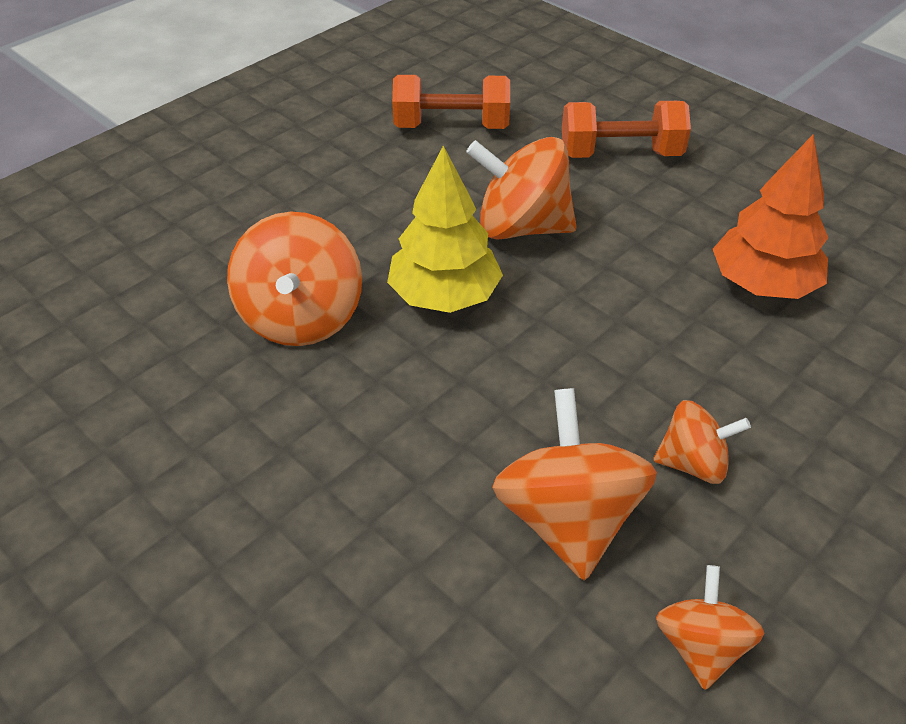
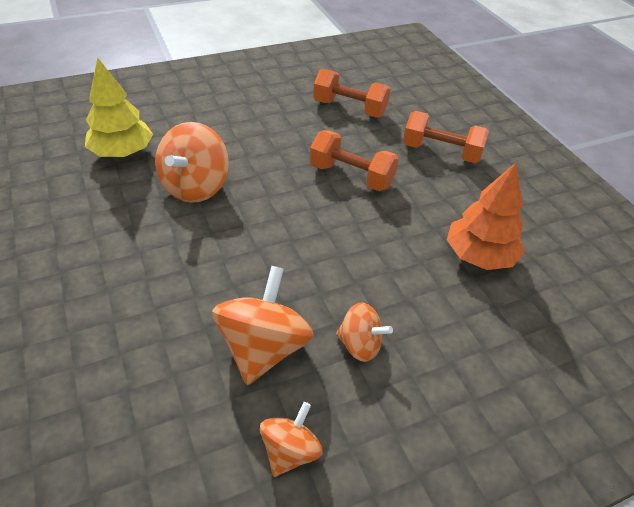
camera: 20 degrees right, 0 degrees up
(444, 296) = (280, 200): yellow tree -> yellow tree (122, 152)
(521, 227) = (351, 176): orange spinning top -> orange dumbbell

* REQUIREMENT:
Word for word, restate all of the material, omitting the images.

* EXERCISE RESULT:
camera: 20 degrees right, 0 degrees up
(444, 296) = (280, 200): yellow tree -> yellow tree (122, 152)
(521, 227) = (351, 176): orange spinning top -> orange dumbbell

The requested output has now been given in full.